## EXERCISE GOAL
From the listing below, output only the lines starting at the line that has "SD pin CS: D4 -> D3" and ending at the line that has "RELAY: 12V-2CH -> SSR-2CH", exactly as they appear, ends included.
::: INFORMATION SUPPLIED :::
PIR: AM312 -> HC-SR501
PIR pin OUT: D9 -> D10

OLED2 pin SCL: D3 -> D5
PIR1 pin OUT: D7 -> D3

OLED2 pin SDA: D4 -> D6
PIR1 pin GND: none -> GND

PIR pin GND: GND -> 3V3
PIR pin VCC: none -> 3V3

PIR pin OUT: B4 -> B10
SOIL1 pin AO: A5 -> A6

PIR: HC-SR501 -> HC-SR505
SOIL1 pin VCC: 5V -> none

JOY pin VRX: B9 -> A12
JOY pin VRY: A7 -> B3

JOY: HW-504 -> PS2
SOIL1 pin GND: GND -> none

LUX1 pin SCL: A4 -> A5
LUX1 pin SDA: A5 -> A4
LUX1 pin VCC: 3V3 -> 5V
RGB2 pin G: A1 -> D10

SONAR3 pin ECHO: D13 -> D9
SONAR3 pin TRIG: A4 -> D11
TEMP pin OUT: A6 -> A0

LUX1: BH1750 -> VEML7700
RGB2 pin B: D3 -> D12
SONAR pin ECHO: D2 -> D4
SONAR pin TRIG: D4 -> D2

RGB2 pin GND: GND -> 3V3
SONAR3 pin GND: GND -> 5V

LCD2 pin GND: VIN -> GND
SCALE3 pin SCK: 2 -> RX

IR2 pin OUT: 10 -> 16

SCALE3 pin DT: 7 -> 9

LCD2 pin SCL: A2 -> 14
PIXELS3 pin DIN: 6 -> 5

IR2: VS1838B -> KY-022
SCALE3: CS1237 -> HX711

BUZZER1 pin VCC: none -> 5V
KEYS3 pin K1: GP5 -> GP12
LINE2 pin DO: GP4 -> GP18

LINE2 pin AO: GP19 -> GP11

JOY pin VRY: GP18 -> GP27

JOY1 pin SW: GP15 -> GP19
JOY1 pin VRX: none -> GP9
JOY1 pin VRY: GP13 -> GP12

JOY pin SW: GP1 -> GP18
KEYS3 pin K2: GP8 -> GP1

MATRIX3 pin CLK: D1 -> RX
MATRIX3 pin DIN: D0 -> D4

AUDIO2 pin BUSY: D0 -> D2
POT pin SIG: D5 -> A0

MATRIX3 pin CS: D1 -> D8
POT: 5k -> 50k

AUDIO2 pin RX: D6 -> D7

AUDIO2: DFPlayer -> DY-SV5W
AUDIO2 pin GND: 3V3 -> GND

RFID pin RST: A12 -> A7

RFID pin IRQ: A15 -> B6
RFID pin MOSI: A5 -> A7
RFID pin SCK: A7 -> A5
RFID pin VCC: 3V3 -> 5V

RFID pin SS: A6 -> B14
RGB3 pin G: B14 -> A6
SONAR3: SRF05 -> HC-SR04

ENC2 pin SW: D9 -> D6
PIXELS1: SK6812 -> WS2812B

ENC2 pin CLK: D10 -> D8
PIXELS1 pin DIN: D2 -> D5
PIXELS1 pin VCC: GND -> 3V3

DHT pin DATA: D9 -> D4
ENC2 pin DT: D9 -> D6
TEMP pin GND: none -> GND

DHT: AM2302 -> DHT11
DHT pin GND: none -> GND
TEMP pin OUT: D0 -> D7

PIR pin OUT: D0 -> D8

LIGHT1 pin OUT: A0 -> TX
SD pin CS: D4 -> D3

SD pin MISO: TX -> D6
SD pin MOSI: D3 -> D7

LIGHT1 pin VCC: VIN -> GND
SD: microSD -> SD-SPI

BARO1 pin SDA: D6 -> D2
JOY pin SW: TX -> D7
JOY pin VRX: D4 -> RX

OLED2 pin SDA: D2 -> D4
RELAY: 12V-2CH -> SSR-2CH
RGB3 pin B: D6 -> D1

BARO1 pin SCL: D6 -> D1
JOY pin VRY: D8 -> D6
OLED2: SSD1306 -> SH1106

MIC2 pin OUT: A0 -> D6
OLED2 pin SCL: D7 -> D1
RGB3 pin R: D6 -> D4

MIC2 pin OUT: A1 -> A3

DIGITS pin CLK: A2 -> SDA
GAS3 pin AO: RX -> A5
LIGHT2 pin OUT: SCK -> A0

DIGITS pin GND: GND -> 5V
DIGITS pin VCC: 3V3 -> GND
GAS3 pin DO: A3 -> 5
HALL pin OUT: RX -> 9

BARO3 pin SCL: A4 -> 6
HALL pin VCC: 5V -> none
:::
## SOLUTION FOR THIS EXERCISE
SD pin CS: D4 -> D3

SD pin MISO: TX -> D6
SD pin MOSI: D3 -> D7

LIGHT1 pin VCC: VIN -> GND
SD: microSD -> SD-SPI

BARO1 pin SDA: D6 -> D2
JOY pin SW: TX -> D7
JOY pin VRX: D4 -> RX

OLED2 pin SDA: D2 -> D4
RELAY: 12V-2CH -> SSR-2CH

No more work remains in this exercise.